Work instruction | From the listing below, copy only the lines running from the line that contains "grey ring: 4 -> 1" to the line that contains "black eraser: 14 -> 10", both included.

BEGIN Records for this exercise

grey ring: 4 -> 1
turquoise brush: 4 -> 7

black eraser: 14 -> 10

END Records for this exercise
BEGIN Records for this exercise

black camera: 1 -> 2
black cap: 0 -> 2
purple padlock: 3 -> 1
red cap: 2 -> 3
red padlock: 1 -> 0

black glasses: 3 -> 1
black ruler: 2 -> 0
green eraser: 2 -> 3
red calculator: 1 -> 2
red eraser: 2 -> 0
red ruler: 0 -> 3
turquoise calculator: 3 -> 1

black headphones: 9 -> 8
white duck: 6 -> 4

END Records for this exercise

Answer area |
grey ring: 4 -> 1
turquoise brush: 4 -> 7

black eraser: 14 -> 10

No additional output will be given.